◆ **EXERCISE DIRECTIONS**
Report each line of the records below that holds the word "cross".

◆ **RECORDED DATA**
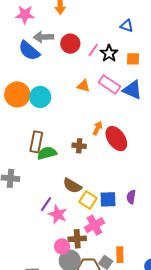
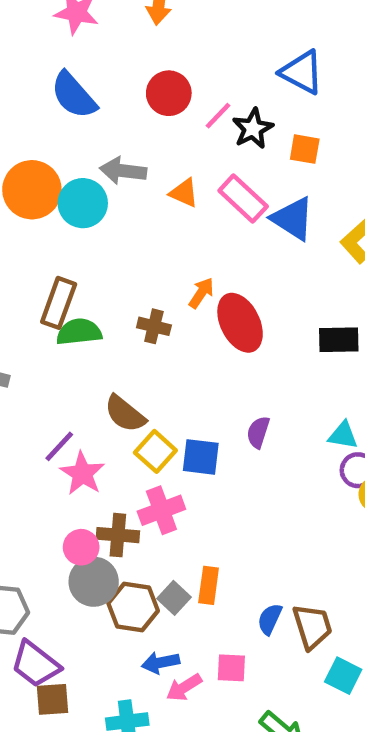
blue triangle: (127, 26) -> (302, 72), size x1.5
gray arrow: (43, 37) -> (123, 171), moved
purple semicircle: (131, 197) -> (258, 432), moved

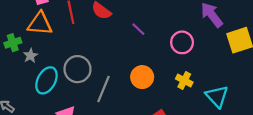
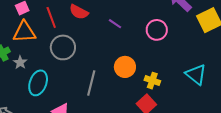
gray circle: (77, 69) -> (63, 47), moved
yellow cross: (184, 81) -> (152, 81), moved

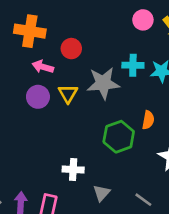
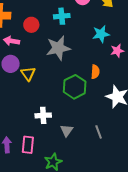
cyan cross: (133, 65) -> (62, 16), moved
yellow triangle: (68, 94) -> (28, 74), moved
gray line: (143, 200) -> (99, 132), turned 40

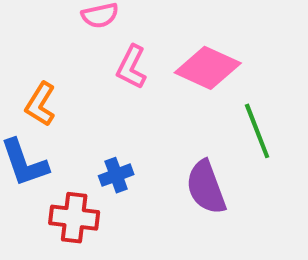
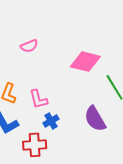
pink L-shape: (132, 67) -> (38, 99), moved, turned -30

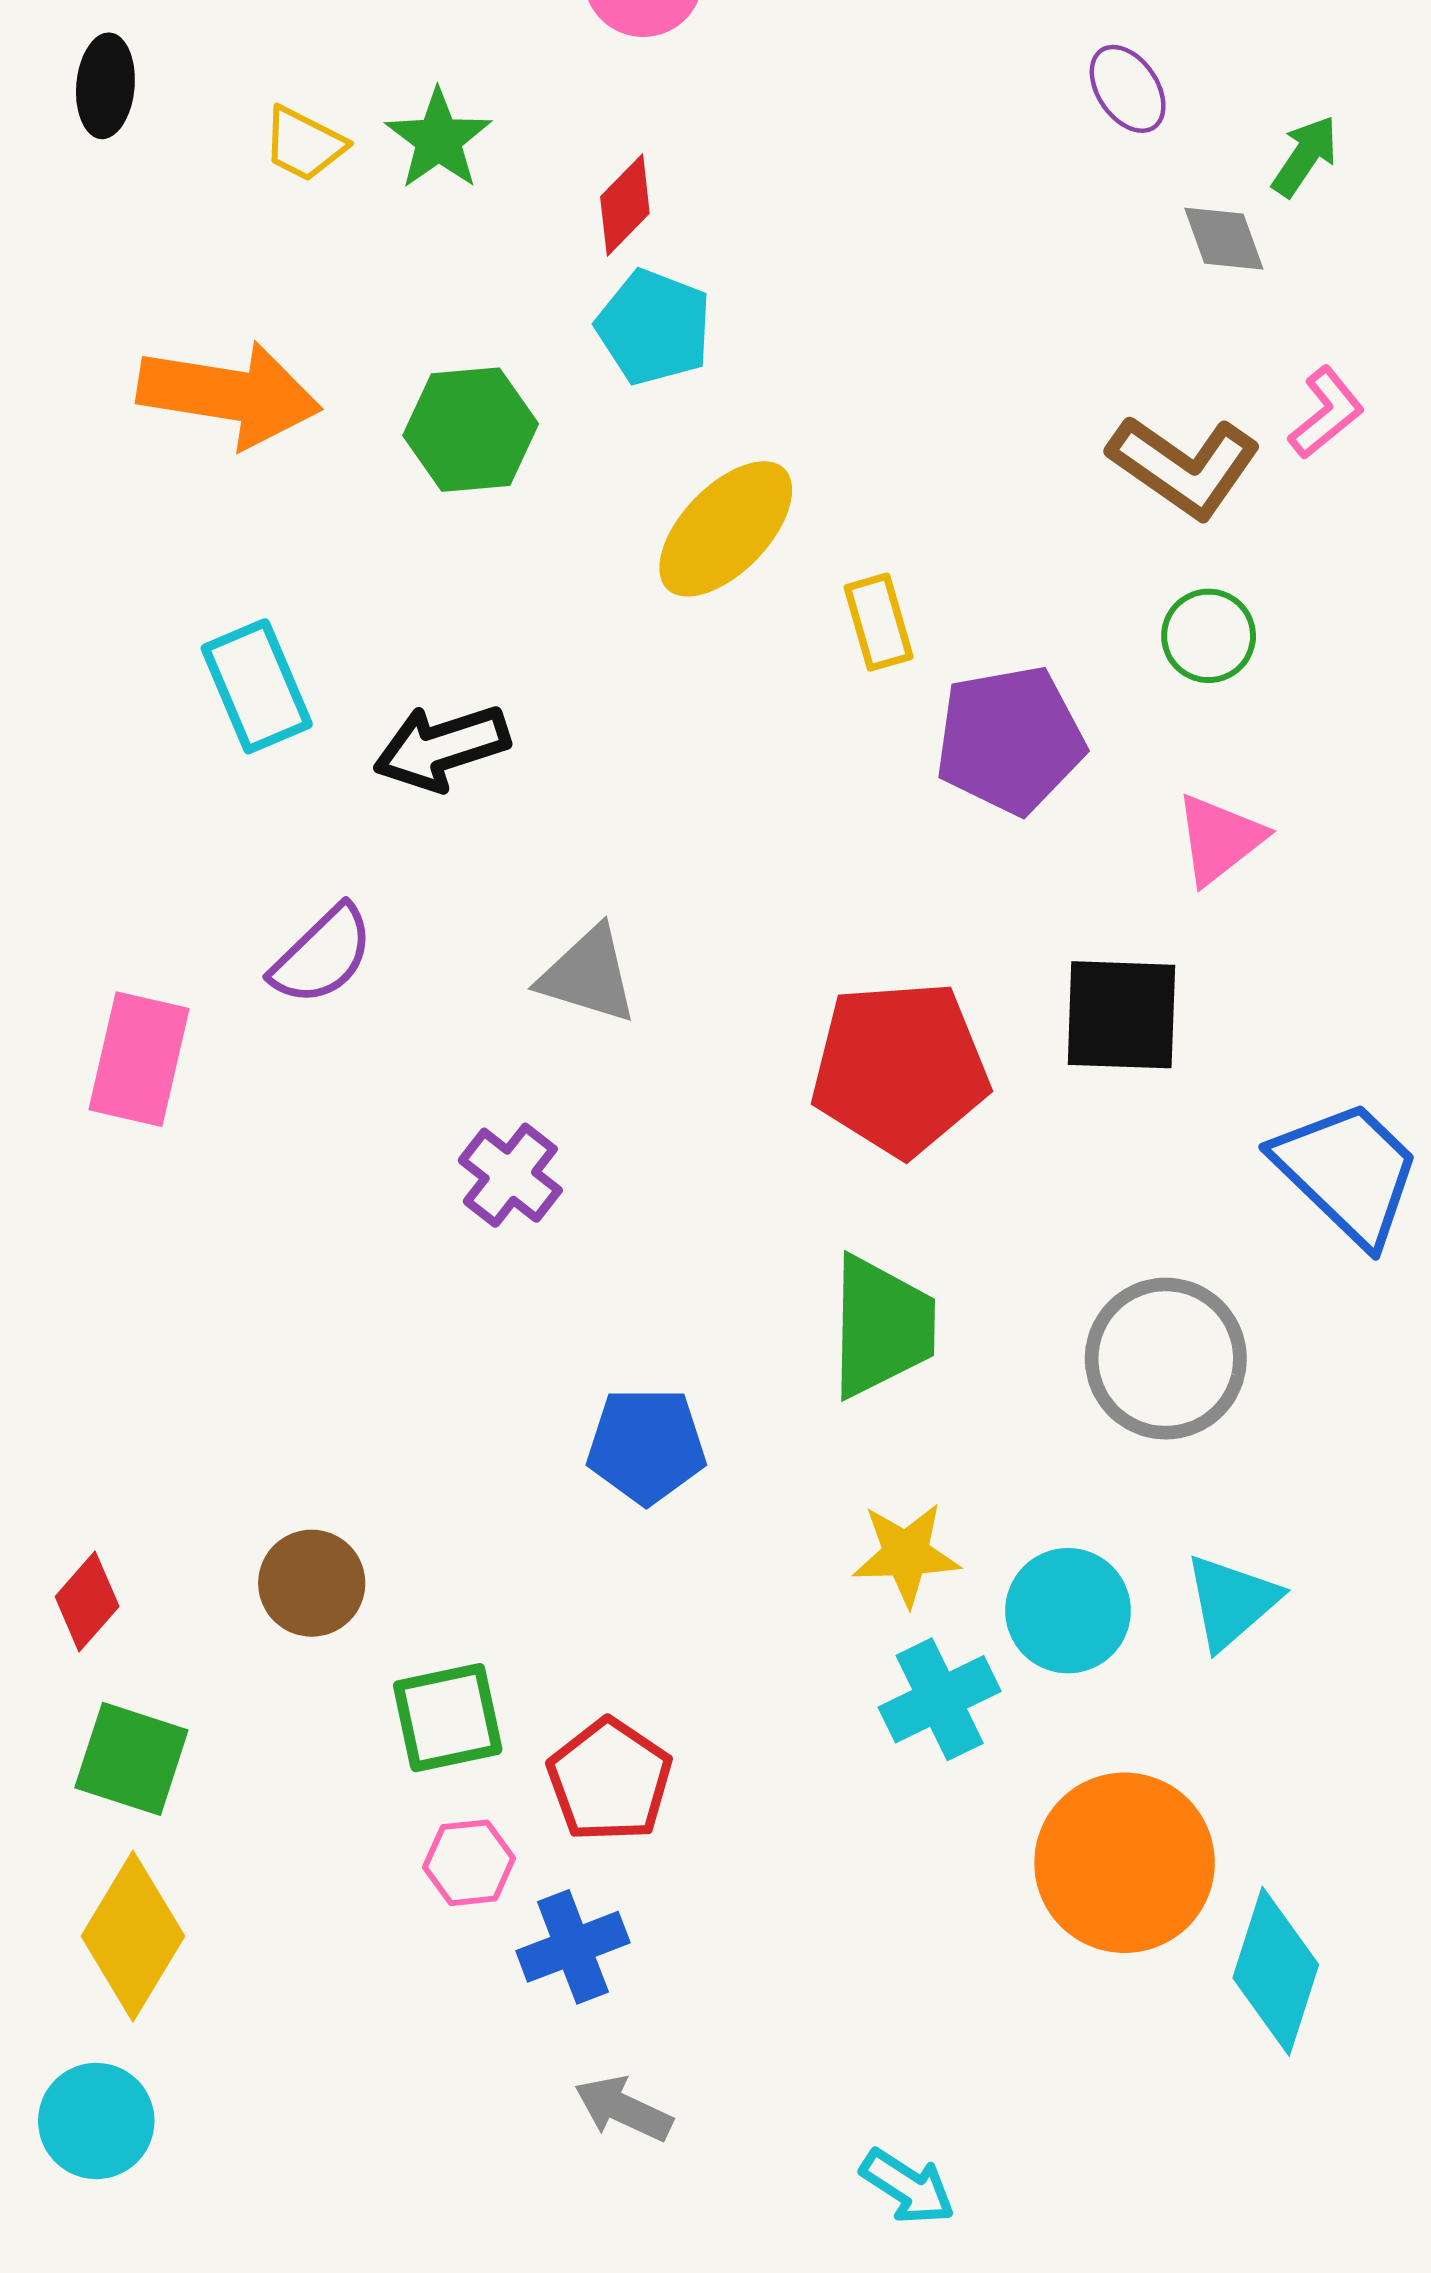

◆ **ANSWER TO THIS PROBLEM**
yellow cross: (184, 81) -> (152, 81), moved
cyan cross: (133, 65) -> (62, 16), moved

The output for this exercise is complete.